HOW TO COMPLETE THIS TASK - Tally the lines below that contain "zener" and reply with only the tally.

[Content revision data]

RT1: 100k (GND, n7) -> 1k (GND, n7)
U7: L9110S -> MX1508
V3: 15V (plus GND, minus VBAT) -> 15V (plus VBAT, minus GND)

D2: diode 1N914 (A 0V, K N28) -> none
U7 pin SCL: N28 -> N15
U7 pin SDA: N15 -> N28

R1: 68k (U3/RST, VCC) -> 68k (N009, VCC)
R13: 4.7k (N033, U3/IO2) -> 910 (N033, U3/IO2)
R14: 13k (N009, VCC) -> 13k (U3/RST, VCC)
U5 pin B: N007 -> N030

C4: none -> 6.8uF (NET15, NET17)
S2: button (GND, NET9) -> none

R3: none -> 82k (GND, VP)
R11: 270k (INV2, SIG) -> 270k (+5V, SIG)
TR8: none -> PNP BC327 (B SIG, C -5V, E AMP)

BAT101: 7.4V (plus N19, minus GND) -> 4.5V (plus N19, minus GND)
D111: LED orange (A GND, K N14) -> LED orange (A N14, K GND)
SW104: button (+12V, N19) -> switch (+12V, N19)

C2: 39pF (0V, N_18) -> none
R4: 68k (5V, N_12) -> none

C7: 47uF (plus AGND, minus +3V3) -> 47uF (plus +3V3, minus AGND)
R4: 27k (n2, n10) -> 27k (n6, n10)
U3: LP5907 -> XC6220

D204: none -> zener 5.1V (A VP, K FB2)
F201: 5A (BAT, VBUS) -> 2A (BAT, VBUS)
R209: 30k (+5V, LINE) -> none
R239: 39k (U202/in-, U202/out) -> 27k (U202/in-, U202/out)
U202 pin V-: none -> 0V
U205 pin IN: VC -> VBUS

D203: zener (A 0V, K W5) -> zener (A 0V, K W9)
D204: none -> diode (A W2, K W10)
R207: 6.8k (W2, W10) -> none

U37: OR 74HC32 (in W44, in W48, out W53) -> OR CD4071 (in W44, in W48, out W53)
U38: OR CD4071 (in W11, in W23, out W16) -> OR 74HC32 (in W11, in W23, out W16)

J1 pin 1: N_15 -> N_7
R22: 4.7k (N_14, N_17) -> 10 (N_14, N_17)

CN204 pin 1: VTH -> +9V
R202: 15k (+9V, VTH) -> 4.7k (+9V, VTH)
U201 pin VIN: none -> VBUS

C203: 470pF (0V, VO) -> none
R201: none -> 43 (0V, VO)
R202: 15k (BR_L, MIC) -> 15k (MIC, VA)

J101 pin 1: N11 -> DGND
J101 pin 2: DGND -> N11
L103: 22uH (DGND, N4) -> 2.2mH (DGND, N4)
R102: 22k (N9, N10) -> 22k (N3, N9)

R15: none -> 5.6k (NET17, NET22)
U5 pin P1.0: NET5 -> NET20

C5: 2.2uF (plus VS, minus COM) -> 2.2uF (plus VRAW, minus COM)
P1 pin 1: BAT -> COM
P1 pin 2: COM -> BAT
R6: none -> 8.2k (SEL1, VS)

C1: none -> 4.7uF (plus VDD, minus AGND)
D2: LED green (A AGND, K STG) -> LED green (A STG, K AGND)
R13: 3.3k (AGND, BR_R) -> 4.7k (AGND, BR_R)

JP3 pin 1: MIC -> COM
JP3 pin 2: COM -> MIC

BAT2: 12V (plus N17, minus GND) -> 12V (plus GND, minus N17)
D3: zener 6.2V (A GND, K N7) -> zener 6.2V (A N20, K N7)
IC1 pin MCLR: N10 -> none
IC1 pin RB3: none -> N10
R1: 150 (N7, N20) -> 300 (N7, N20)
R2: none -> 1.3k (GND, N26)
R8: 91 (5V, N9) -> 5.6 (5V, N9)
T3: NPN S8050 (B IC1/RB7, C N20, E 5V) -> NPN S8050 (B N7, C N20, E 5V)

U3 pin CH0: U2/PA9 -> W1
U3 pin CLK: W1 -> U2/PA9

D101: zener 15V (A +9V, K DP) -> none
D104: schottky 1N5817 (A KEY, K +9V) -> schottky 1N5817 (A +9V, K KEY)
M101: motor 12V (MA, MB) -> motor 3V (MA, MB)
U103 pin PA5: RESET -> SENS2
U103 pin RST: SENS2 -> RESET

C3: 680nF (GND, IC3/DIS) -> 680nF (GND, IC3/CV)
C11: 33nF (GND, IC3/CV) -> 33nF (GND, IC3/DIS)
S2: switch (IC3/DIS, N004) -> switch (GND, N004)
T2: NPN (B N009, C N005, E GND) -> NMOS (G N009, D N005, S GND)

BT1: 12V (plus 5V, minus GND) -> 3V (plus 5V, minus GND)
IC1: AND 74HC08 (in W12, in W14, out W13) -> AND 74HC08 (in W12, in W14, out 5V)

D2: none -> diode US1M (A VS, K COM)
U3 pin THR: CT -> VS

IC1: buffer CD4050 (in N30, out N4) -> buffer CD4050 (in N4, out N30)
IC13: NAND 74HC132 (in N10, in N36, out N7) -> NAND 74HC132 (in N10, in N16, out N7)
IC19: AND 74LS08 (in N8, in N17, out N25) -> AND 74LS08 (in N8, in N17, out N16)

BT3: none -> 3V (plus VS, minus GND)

RESULT OF THE TASK - 4